TASK INPUTS Block Start
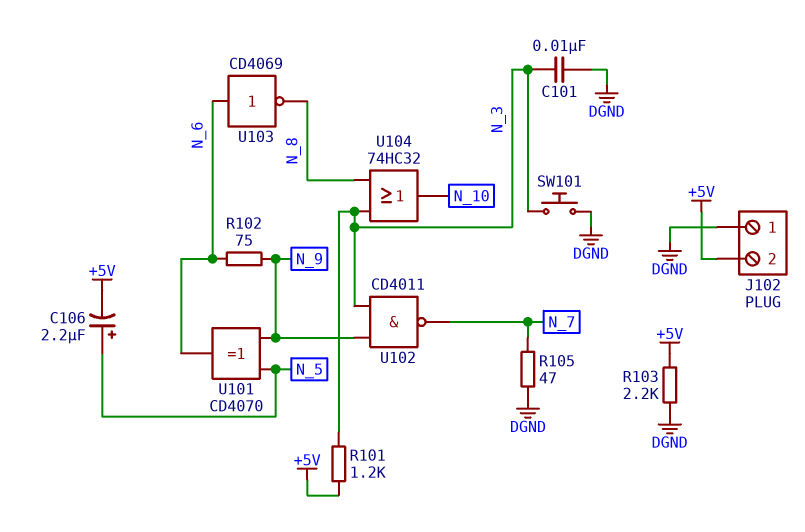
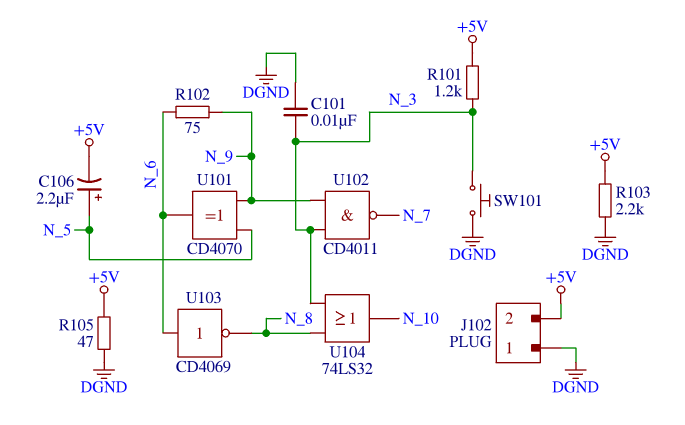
R105: 47 (DGND, N_7) -> 47 (+5V, DGND)
U104: OR 74HC32 (in N_3, in N_8, out N_10) -> OR 74LS32 (in N_3, in N_8, out N_10)

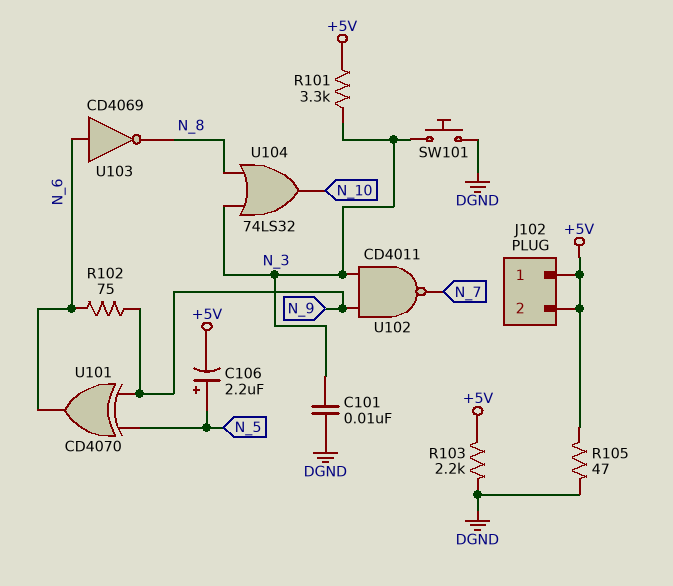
J102 pin 1: DGND -> +5V
R101: 1.2k (+5V, N_3) -> 3.3k (+5V, N_3)

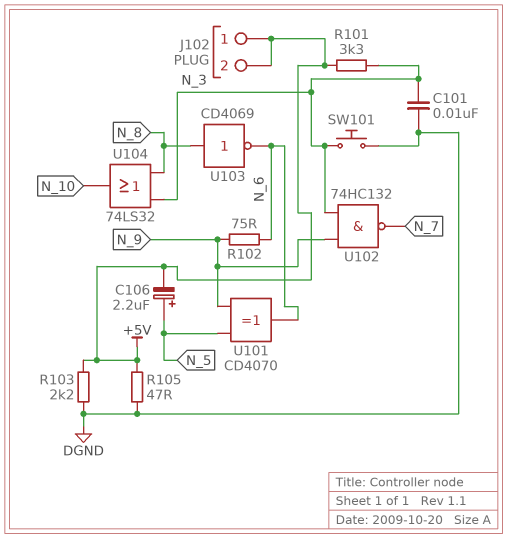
U102: NAND CD4011 (in N_3, in N_9, out N_7) -> NAND 74HC132 (in N_3, in N_9, out N_7)
U103: NOT CD4069 (in N_6, out N_8) -> NOT CD4069 (in N_8, out N_6)

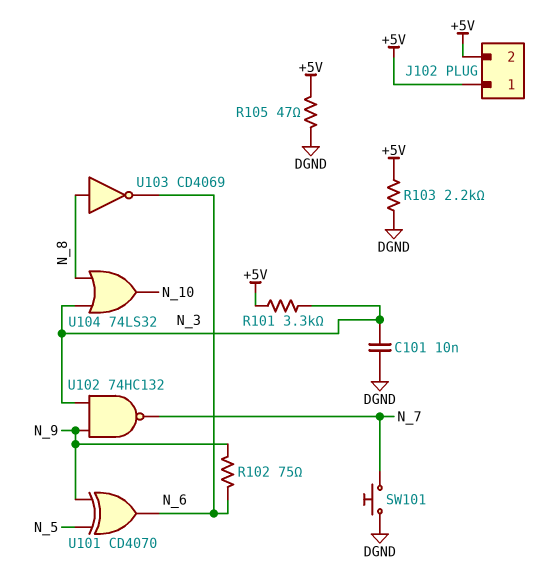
C106: 2.2uF (plus N_5, minus +5V) -> none
SW101: button (DGND, N_3) -> button (DGND, N_7)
TASK INPUTS Block End
# WHAT THE TASK REQUIRES:
Your answer should be the lines from the one containing "C106: 2.2uF (plus N_5, minus +5V) -> none" to the end of the entries above, restated exactly and alone.

# ANSWER:
C106: 2.2uF (plus N_5, minus +5V) -> none
SW101: button (DGND, N_3) -> button (DGND, N_7)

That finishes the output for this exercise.